Work order:
In the entries below, identify every line with the string "appeared" and copy it.

====== Extracted material

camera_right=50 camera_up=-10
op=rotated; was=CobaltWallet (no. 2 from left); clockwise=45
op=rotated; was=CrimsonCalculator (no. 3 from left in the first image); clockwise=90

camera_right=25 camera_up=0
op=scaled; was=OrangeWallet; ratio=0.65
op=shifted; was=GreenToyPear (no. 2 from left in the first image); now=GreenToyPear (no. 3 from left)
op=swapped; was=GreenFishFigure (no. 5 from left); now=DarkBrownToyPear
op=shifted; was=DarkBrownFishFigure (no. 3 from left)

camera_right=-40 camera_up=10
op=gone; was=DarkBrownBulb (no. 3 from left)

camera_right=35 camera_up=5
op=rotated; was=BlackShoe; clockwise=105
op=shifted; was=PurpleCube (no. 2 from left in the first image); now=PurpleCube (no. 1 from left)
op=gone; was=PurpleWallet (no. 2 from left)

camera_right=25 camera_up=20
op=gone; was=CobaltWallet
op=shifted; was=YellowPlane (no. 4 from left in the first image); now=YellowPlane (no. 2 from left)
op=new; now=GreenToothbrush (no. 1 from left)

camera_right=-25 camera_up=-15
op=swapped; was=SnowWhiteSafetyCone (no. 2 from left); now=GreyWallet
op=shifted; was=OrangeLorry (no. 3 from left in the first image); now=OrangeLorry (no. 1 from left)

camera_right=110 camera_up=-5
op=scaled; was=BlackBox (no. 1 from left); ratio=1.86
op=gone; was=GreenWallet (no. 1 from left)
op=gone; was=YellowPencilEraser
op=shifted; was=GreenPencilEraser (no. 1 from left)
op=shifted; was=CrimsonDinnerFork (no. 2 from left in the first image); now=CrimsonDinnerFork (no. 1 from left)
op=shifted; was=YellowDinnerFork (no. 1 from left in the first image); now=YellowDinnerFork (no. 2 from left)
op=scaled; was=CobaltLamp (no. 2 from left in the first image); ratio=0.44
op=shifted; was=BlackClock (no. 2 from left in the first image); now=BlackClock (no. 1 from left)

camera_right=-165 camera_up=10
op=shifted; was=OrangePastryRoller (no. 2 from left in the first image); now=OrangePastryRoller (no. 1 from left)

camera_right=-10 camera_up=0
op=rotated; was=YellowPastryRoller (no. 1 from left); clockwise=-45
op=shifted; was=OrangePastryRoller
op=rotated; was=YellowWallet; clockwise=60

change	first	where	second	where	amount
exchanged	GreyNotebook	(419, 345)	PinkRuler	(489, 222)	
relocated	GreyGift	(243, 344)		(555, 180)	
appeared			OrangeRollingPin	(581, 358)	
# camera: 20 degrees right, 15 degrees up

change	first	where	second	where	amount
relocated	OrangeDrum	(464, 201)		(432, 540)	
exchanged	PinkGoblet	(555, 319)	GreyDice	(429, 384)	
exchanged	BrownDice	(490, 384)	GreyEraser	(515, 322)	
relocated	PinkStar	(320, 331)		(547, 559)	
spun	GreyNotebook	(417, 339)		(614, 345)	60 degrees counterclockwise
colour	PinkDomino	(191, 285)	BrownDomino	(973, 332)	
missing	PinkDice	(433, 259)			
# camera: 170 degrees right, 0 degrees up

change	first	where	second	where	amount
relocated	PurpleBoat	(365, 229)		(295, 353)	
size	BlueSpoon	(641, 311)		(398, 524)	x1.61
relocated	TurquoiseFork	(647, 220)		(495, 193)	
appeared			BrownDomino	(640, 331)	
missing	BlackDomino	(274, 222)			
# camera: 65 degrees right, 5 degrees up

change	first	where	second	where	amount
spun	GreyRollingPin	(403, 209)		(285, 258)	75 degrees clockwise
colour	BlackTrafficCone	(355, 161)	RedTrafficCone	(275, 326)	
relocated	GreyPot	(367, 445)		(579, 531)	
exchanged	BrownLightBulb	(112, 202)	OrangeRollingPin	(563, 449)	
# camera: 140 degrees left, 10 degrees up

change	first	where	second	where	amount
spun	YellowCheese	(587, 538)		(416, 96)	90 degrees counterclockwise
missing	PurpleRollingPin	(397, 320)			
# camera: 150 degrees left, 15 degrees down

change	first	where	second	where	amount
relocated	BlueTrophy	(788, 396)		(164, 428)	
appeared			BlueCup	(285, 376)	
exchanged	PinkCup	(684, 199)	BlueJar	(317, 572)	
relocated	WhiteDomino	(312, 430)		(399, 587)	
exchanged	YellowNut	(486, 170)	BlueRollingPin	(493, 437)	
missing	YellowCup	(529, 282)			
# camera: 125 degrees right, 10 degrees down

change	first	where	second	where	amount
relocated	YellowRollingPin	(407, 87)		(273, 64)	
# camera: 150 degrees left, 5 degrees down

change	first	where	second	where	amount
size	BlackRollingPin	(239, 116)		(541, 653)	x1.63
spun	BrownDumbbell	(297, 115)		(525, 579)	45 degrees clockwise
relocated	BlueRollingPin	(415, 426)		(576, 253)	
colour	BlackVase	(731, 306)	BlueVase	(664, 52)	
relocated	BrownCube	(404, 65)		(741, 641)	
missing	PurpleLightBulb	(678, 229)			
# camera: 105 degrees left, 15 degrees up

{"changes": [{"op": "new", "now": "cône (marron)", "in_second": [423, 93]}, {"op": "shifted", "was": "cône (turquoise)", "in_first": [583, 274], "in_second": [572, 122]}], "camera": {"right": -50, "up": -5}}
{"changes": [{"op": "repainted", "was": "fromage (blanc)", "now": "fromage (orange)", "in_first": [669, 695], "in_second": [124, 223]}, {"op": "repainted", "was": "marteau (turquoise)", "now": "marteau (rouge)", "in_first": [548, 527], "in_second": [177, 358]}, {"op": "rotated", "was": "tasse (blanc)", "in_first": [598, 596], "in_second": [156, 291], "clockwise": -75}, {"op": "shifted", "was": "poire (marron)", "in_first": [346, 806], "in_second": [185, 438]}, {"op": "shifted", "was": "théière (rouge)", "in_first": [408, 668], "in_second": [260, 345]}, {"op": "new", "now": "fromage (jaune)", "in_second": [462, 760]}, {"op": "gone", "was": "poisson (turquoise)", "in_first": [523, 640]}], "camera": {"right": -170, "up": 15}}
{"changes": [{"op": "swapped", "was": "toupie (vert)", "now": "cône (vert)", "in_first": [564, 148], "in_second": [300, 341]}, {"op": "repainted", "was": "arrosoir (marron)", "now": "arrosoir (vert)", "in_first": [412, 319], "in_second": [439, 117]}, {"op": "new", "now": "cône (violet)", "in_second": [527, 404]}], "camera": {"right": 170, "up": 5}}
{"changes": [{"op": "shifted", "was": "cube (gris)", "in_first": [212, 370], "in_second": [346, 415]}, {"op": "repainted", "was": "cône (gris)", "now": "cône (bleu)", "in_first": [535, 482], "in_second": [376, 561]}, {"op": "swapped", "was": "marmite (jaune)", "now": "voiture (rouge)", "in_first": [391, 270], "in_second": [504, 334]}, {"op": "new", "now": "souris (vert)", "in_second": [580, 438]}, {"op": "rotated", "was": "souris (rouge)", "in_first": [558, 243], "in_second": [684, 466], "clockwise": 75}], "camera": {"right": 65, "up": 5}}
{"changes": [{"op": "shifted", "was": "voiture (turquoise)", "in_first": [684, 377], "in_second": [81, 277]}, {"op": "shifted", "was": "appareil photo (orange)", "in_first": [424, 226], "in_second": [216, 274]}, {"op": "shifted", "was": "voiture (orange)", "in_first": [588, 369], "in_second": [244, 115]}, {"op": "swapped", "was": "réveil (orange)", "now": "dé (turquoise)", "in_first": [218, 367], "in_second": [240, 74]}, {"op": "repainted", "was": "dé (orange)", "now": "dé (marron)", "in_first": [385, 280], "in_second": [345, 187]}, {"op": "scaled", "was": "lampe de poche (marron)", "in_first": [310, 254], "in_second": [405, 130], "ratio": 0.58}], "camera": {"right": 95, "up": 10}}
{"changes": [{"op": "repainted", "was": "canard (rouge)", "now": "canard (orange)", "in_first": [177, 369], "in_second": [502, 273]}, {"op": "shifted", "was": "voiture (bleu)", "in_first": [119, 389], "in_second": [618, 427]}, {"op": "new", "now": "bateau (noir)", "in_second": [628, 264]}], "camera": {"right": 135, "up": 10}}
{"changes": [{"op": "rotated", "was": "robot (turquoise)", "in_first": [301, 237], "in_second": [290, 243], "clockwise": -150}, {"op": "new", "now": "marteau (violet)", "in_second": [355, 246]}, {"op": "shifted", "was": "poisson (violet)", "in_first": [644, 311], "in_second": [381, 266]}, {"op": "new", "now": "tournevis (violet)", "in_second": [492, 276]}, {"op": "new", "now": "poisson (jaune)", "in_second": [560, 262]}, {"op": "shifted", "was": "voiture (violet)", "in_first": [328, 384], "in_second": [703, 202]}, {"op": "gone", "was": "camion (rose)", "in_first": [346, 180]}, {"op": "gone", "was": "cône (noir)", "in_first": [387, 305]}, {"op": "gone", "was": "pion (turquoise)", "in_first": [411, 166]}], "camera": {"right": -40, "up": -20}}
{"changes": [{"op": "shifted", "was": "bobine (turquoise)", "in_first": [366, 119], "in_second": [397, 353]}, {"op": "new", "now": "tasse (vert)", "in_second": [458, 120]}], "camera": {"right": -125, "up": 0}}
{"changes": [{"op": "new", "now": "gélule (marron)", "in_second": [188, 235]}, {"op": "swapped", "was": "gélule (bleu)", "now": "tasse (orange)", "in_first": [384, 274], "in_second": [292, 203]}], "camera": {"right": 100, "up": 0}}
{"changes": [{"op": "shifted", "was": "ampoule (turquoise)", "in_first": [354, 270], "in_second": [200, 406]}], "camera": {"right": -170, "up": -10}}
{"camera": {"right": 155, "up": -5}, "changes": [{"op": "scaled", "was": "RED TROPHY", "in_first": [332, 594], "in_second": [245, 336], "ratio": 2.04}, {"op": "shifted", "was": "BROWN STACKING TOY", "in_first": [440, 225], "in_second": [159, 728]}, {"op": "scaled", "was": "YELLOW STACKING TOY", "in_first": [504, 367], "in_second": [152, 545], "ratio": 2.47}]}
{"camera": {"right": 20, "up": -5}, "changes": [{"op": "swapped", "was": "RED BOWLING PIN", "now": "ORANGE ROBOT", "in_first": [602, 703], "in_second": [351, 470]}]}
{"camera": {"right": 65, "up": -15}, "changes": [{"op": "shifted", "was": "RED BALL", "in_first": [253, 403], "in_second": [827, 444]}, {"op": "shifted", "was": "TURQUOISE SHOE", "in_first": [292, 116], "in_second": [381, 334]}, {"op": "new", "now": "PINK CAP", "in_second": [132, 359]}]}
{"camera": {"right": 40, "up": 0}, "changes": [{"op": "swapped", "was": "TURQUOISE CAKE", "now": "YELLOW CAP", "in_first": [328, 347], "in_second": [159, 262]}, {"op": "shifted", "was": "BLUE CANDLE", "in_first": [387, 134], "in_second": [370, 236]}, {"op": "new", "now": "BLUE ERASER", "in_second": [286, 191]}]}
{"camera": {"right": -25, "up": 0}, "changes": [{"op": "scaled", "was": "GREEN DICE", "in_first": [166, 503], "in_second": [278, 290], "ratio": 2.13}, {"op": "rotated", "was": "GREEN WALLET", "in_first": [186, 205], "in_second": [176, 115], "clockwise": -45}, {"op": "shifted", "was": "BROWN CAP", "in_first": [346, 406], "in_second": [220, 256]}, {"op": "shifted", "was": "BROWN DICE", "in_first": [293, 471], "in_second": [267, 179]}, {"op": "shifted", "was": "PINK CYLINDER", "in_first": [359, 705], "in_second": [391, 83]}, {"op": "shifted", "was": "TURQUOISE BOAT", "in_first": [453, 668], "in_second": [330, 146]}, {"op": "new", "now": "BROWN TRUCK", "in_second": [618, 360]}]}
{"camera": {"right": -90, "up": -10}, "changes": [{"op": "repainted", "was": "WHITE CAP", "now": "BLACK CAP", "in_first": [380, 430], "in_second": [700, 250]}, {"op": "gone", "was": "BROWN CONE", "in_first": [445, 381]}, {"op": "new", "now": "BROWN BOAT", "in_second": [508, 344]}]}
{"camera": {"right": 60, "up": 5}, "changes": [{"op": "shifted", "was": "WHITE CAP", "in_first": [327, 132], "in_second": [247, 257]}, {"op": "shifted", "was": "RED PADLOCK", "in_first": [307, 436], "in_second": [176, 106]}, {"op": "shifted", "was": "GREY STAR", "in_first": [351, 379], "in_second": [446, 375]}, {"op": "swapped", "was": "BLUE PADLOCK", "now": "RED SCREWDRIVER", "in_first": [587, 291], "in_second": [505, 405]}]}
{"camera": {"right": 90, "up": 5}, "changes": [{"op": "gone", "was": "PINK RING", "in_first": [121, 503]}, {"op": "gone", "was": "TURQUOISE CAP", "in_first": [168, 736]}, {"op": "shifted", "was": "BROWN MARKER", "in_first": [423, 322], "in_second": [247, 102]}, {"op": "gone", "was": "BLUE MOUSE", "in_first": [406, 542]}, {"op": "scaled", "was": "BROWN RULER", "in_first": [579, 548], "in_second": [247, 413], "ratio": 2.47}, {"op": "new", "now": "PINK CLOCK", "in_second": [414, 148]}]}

============

Answer below:
appeared			OrangeRollingPin	(581, 358)	
appeared			BrownDomino	(640, 331)	
appeared			BlueCup	(285, 376)	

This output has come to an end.